■ Requirement ■
In the entries below, which lines run from the one containing "camera: 55 degrees right, 5 degrees up" to the one containing "(240, 278) = (313, 187): orange"? Copy exactly those lines, ends included, and no others.

= Beginning of Section =

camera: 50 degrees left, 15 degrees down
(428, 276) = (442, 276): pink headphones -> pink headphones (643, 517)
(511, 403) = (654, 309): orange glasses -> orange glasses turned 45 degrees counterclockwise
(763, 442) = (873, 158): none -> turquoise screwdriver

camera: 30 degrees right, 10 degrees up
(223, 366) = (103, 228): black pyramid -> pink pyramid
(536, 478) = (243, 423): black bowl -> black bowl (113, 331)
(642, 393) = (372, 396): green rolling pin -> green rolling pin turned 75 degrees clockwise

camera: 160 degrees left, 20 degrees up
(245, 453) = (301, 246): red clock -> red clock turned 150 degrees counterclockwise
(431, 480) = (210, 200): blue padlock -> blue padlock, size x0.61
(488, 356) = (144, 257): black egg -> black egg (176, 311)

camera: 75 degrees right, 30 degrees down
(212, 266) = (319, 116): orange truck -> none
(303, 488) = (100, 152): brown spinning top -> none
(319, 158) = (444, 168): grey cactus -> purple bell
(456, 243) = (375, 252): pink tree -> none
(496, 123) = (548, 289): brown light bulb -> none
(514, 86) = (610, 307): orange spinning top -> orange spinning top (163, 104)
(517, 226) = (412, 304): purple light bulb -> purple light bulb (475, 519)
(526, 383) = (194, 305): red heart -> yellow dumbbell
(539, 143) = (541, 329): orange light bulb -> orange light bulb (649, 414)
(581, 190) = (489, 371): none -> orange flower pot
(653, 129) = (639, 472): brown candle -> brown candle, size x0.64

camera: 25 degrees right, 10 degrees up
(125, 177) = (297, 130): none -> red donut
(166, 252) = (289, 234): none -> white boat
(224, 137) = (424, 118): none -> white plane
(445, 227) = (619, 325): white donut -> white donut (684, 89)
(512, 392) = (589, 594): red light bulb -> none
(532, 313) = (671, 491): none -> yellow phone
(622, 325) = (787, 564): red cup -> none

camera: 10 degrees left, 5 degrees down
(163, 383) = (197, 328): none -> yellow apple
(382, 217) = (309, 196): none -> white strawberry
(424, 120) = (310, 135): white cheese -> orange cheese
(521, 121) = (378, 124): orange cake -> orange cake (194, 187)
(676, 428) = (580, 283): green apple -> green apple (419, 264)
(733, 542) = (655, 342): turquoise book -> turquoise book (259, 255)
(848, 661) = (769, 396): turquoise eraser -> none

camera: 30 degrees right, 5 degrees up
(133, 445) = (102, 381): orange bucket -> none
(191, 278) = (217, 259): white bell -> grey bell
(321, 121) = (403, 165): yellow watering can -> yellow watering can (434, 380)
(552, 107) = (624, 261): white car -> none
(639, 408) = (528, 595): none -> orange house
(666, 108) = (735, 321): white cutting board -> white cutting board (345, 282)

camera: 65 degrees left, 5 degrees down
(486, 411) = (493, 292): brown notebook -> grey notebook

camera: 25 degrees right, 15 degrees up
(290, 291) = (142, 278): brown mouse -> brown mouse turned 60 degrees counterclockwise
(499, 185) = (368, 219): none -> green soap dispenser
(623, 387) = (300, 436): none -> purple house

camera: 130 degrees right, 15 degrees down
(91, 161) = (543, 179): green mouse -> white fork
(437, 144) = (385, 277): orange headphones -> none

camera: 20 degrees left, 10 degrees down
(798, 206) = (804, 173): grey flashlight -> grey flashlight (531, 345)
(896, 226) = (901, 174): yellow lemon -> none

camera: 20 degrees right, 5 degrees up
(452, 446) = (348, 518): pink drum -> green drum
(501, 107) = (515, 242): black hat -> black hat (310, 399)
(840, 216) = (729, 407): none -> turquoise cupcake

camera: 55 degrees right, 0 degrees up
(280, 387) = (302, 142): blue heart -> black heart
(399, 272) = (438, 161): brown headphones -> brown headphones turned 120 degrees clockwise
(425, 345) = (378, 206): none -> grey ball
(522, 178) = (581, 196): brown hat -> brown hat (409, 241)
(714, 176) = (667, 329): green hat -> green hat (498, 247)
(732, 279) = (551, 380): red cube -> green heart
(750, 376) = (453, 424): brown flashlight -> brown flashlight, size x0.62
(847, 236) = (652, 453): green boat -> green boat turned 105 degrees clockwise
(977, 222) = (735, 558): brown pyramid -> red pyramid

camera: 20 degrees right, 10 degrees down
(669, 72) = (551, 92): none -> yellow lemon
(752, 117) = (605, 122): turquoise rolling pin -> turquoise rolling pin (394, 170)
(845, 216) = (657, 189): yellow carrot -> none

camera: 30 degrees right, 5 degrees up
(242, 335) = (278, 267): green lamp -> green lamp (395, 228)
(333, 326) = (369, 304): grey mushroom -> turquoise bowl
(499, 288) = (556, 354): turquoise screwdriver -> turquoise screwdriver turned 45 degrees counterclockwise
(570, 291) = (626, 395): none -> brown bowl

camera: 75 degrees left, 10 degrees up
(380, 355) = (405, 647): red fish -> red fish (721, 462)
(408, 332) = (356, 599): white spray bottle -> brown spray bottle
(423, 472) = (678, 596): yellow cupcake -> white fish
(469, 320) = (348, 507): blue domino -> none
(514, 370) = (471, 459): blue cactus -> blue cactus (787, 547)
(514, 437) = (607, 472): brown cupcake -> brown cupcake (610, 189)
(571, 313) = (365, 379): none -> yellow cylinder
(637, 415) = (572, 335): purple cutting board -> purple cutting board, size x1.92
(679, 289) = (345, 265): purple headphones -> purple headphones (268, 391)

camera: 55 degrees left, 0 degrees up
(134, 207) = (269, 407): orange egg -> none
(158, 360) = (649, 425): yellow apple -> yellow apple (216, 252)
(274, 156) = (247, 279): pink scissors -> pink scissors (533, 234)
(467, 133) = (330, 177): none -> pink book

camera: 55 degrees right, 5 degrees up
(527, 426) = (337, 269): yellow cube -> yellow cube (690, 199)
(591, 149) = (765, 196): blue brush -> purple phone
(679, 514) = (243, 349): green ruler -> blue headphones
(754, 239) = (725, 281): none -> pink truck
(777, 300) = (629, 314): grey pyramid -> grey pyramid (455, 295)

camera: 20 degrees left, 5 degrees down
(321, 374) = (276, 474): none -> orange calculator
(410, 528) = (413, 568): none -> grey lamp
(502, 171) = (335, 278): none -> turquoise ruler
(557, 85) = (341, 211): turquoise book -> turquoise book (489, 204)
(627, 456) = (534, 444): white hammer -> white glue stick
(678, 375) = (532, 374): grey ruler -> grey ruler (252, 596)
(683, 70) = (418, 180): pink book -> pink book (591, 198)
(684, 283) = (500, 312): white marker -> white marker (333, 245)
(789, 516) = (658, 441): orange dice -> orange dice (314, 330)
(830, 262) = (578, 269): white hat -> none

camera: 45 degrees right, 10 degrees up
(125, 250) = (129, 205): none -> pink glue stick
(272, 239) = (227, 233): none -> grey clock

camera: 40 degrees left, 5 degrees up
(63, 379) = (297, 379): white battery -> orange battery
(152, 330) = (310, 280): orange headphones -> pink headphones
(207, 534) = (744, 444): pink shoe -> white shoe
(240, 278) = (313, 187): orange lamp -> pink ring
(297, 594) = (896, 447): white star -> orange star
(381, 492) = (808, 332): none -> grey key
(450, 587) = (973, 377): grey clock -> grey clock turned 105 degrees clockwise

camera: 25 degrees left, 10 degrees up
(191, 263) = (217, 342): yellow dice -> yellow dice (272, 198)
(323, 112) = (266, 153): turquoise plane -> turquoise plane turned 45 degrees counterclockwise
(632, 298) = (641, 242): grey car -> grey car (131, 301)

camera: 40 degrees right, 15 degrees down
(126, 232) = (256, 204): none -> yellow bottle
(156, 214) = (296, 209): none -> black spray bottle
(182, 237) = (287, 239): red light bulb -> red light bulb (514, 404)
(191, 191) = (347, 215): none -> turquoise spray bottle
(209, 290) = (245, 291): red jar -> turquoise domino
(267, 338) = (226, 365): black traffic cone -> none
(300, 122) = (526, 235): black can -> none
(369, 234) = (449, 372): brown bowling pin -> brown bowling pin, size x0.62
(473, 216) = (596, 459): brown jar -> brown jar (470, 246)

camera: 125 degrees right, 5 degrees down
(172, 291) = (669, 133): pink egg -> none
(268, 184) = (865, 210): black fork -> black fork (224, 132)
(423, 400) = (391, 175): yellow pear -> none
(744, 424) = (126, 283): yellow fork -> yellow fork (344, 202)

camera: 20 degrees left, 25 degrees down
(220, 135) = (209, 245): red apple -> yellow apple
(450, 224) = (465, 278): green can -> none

= End of Section =

■ Answer to this exercise ■
camera: 55 degrees right, 5 degrees up
(527, 426) = (337, 269): yellow cube -> yellow cube (690, 199)
(591, 149) = (765, 196): blue brush -> purple phone
(679, 514) = (243, 349): green ruler -> blue headphones
(754, 239) = (725, 281): none -> pink truck
(777, 300) = (629, 314): grey pyramid -> grey pyramid (455, 295)

camera: 20 degrees left, 5 degrees down
(321, 374) = (276, 474): none -> orange calculator
(410, 528) = (413, 568): none -> grey lamp
(502, 171) = (335, 278): none -> turquoise ruler
(557, 85) = (341, 211): turquoise book -> turquoise book (489, 204)
(627, 456) = (534, 444): white hammer -> white glue stick
(678, 375) = (532, 374): grey ruler -> grey ruler (252, 596)
(683, 70) = (418, 180): pink book -> pink book (591, 198)
(684, 283) = (500, 312): white marker -> white marker (333, 245)
(789, 516) = (658, 441): orange dice -> orange dice (314, 330)
(830, 262) = (578, 269): white hat -> none

camera: 45 degrees right, 10 degrees up
(125, 250) = (129, 205): none -> pink glue stick
(272, 239) = (227, 233): none -> grey clock

camera: 40 degrees left, 5 degrees up
(63, 379) = (297, 379): white battery -> orange battery
(152, 330) = (310, 280): orange headphones -> pink headphones
(207, 534) = (744, 444): pink shoe -> white shoe
(240, 278) = (313, 187): orange lamp -> pink ring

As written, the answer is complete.